> **Required action**: Return all the entries exactly. No pictures.

------ Data records ------

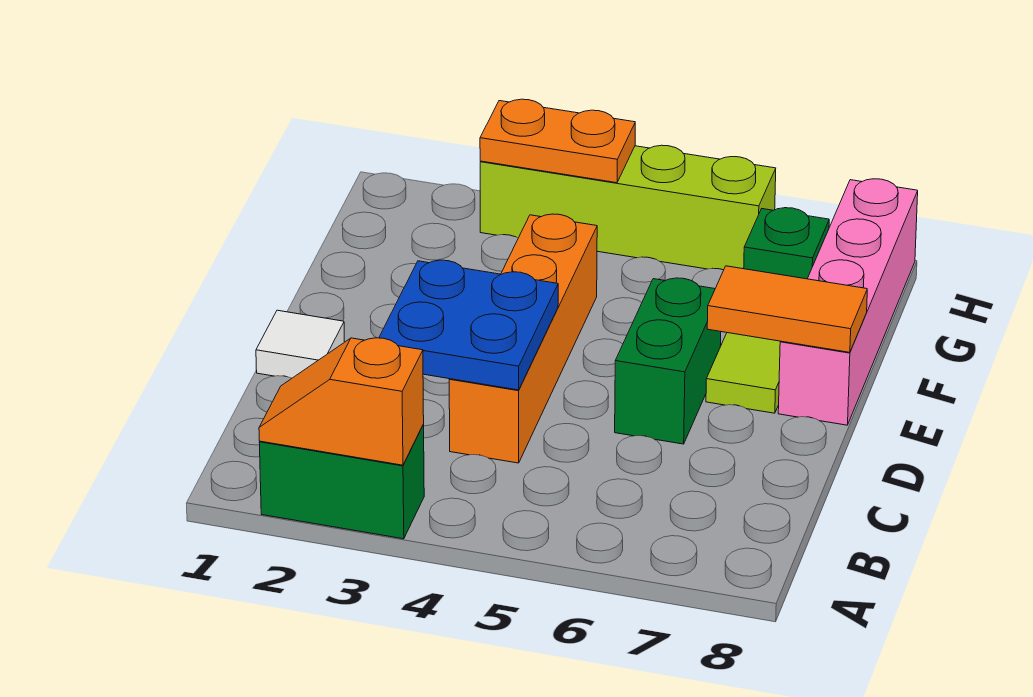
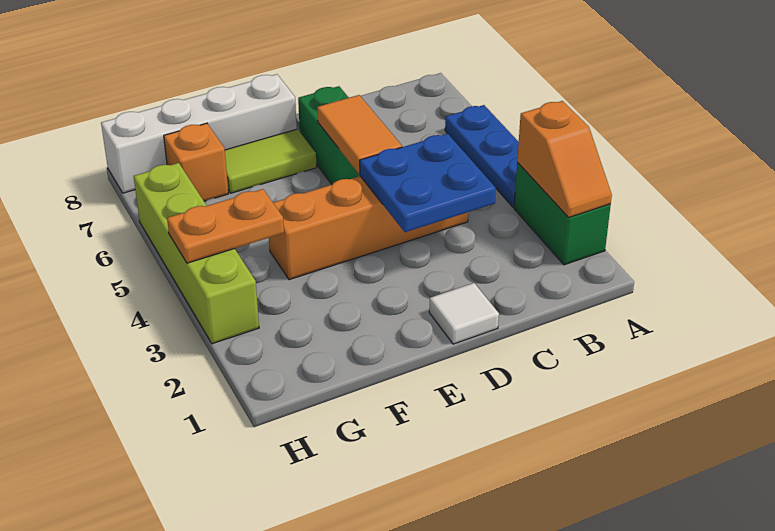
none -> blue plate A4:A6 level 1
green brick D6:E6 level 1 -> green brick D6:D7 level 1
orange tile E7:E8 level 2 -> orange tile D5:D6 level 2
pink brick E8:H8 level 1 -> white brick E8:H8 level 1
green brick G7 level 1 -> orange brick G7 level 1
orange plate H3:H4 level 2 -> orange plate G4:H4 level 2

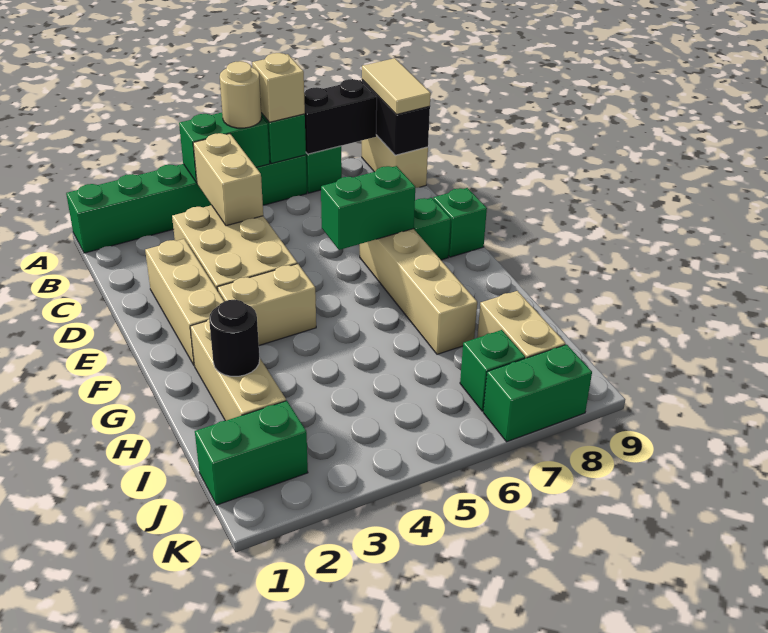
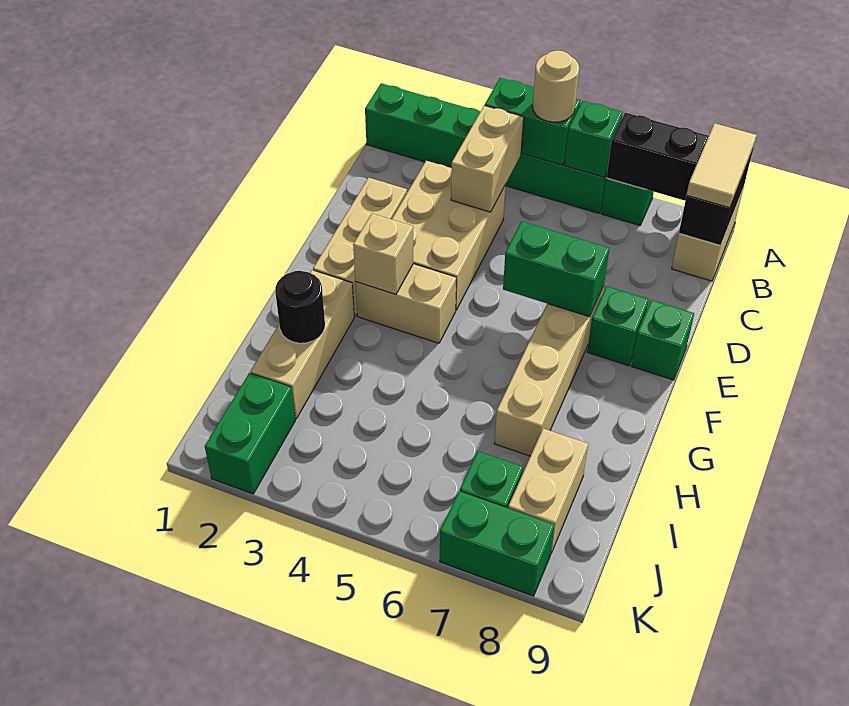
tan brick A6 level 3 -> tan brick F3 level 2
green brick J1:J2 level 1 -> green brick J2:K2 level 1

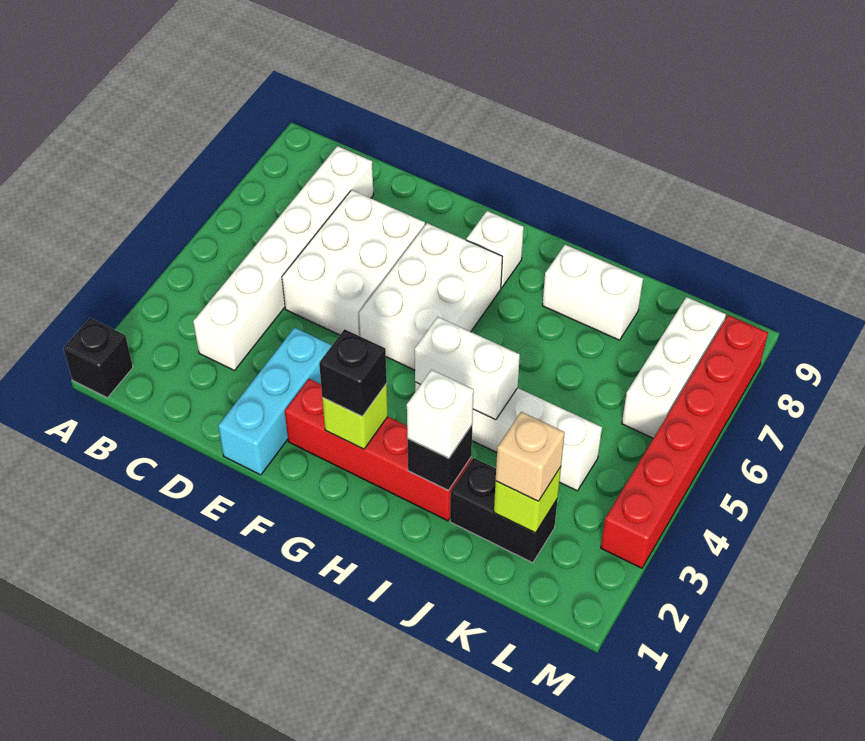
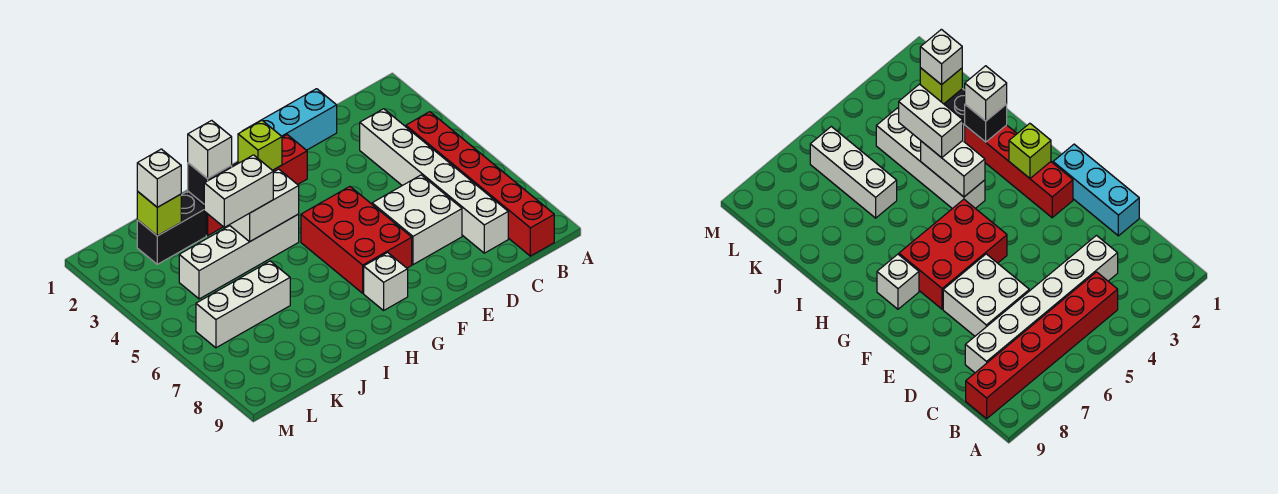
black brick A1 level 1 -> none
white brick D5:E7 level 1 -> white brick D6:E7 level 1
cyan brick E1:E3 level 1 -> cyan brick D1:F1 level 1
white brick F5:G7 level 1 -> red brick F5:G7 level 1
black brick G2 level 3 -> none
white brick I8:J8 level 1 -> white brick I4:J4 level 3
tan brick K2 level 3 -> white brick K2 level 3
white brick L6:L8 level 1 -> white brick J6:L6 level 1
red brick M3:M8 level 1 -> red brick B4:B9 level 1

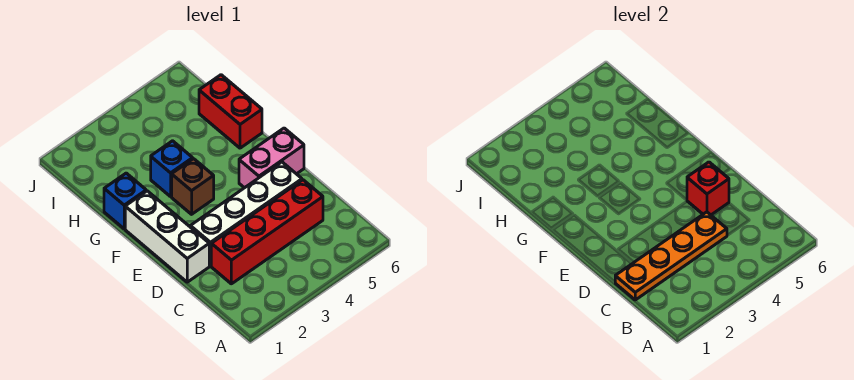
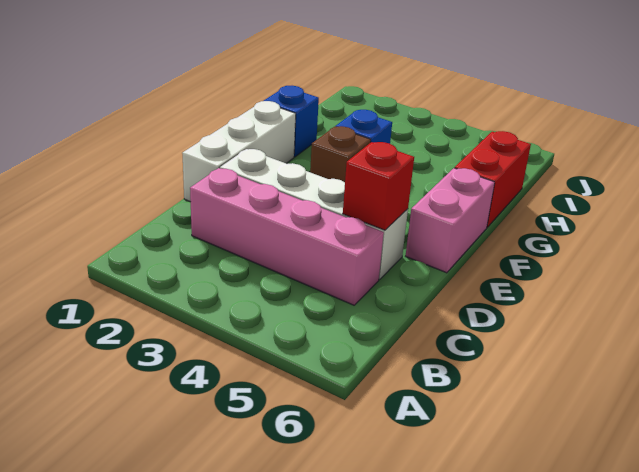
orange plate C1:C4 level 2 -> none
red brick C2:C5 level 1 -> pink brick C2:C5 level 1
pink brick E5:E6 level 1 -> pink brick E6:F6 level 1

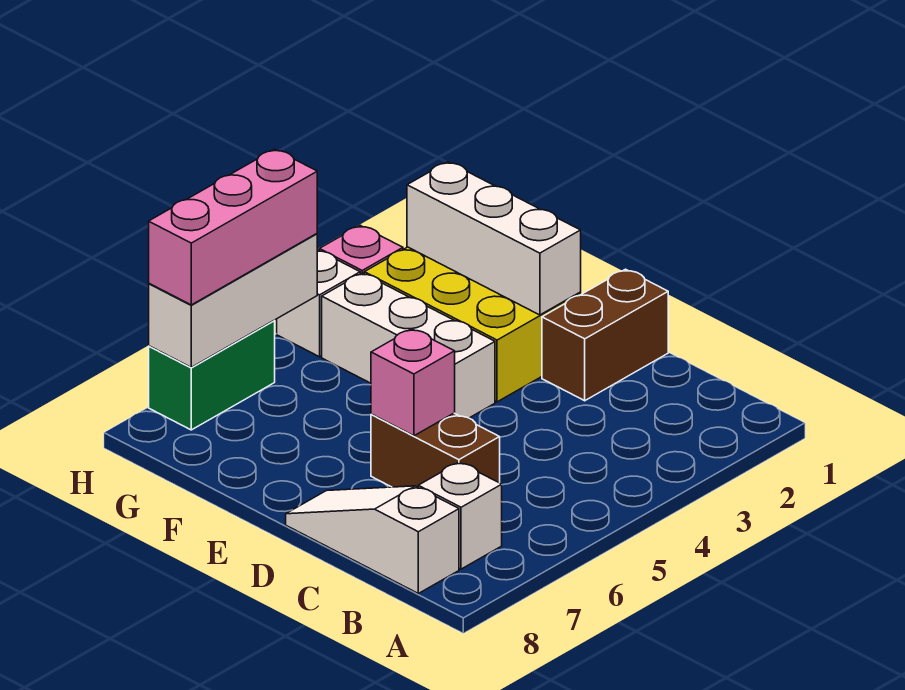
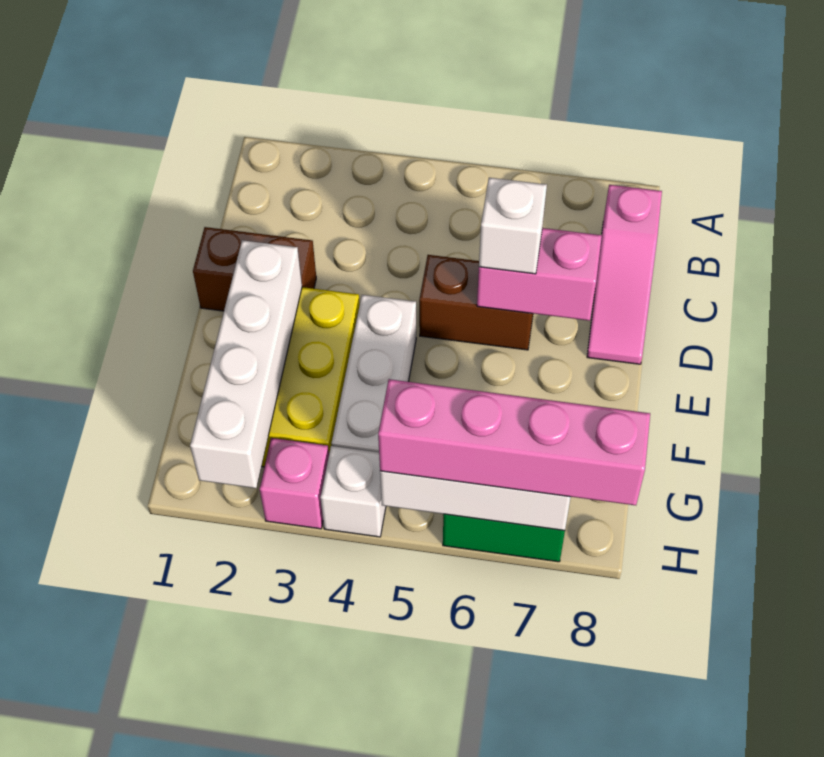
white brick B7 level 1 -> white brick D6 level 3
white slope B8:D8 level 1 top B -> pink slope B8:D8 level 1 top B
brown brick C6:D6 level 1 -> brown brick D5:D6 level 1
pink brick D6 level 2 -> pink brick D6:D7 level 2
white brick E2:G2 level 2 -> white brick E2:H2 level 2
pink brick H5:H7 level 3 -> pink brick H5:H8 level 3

------

> **Response box**:
none -> blue plate A4:A6 level 1
green brick D6:E6 level 1 -> green brick D6:D7 level 1
orange tile E7:E8 level 2 -> orange tile D5:D6 level 2
pink brick E8:H8 level 1 -> white brick E8:H8 level 1
green brick G7 level 1 -> orange brick G7 level 1
orange plate H3:H4 level 2 -> orange plate G4:H4 level 2

tan brick A6 level 3 -> tan brick F3 level 2
green brick J1:J2 level 1 -> green brick J2:K2 level 1

black brick A1 level 1 -> none
white brick D5:E7 level 1 -> white brick D6:E7 level 1
cyan brick E1:E3 level 1 -> cyan brick D1:F1 level 1
white brick F5:G7 level 1 -> red brick F5:G7 level 1
black brick G2 level 3 -> none
white brick I8:J8 level 1 -> white brick I4:J4 level 3
tan brick K2 level 3 -> white brick K2 level 3
white brick L6:L8 level 1 -> white brick J6:L6 level 1
red brick M3:M8 level 1 -> red brick B4:B9 level 1

orange plate C1:C4 level 2 -> none
red brick C2:C5 level 1 -> pink brick C2:C5 level 1
pink brick E5:E6 level 1 -> pink brick E6:F6 level 1

white brick B7 level 1 -> white brick D6 level 3
white slope B8:D8 level 1 top B -> pink slope B8:D8 level 1 top B
brown brick C6:D6 level 1 -> brown brick D5:D6 level 1
pink brick D6 level 2 -> pink brick D6:D7 level 2
white brick E2:G2 level 2 -> white brick E2:H2 level 2
pink brick H5:H7 level 3 -> pink brick H5:H8 level 3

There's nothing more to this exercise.